| Assignment |
Reproduce the listing exactly. Omit pictures.

| Exercise materials |
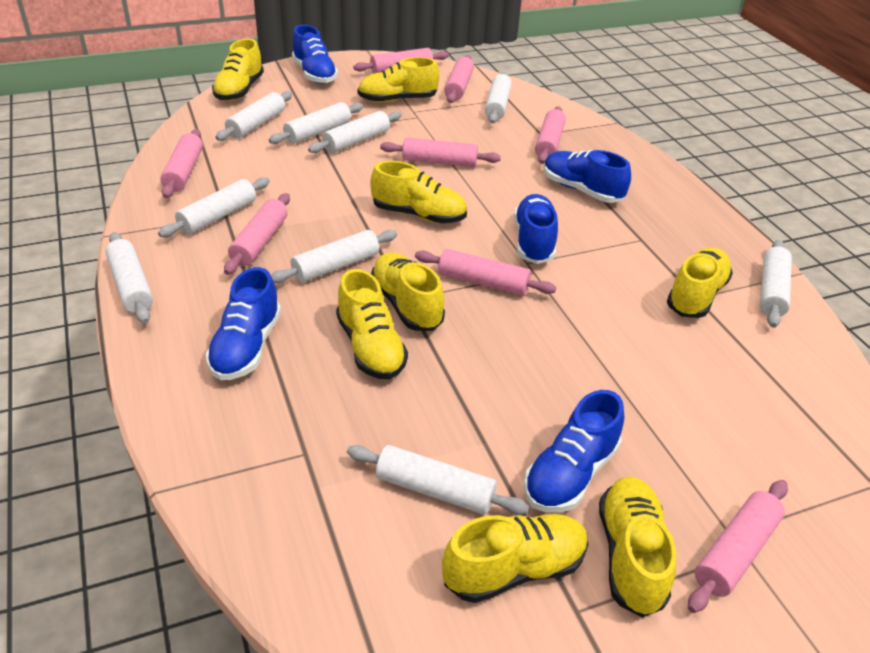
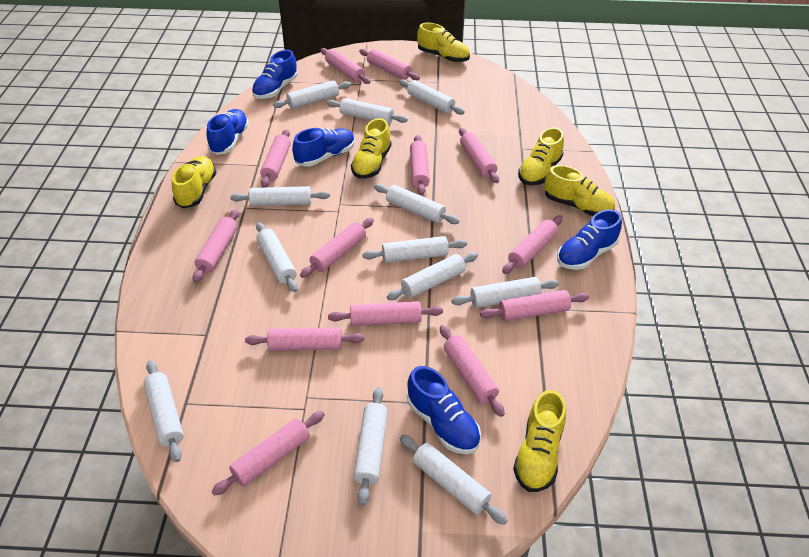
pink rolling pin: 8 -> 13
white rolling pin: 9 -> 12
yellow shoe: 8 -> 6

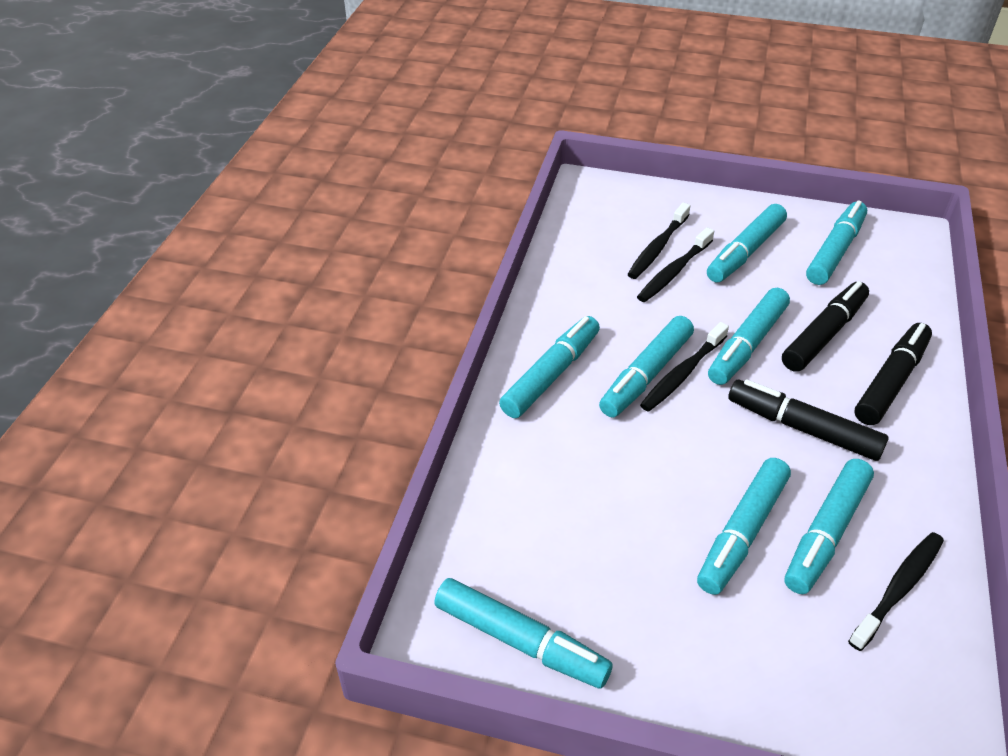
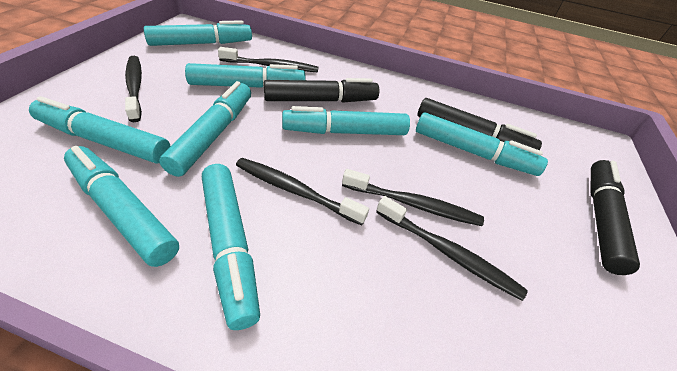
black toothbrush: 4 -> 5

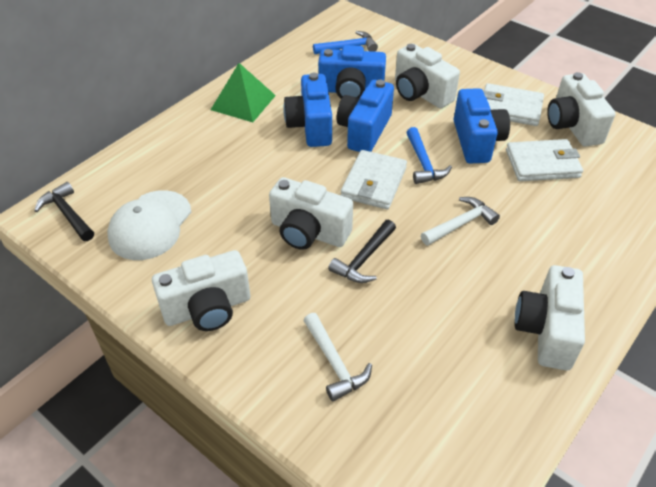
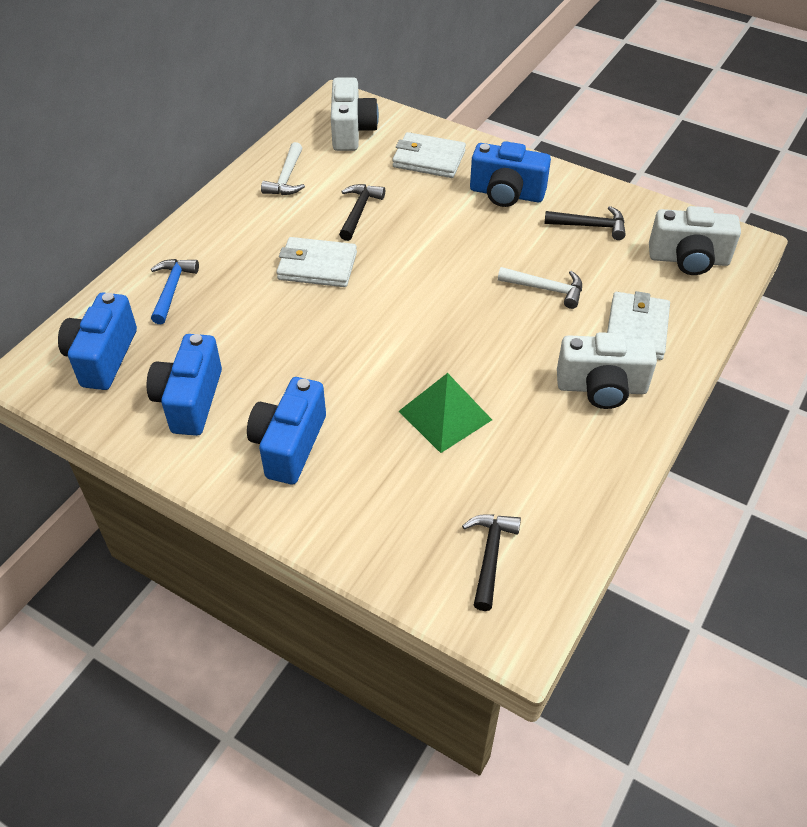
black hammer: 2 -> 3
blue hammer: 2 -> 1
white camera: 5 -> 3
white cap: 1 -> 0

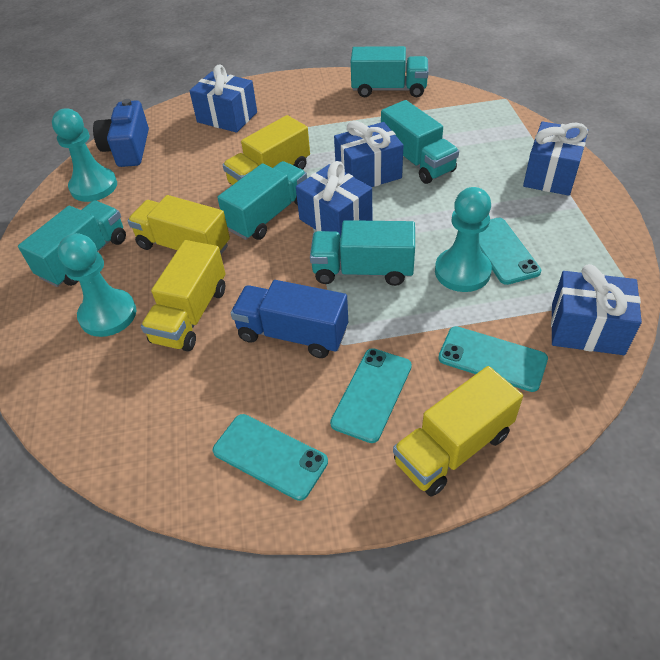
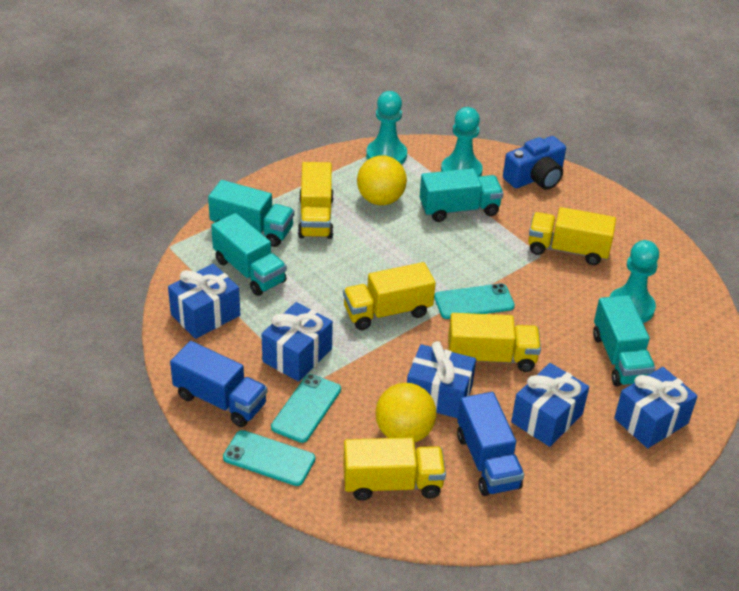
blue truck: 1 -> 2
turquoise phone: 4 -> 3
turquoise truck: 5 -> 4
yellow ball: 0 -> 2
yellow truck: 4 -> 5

| Expected output |
pink rolling pin: 8 -> 13
white rolling pin: 9 -> 12
yellow shoe: 8 -> 6

black toothbrush: 4 -> 5

black hammer: 2 -> 3
blue hammer: 2 -> 1
white camera: 5 -> 3
white cap: 1 -> 0

blue truck: 1 -> 2
turquoise phone: 4 -> 3
turquoise truck: 5 -> 4
yellow ball: 0 -> 2
yellow truck: 4 -> 5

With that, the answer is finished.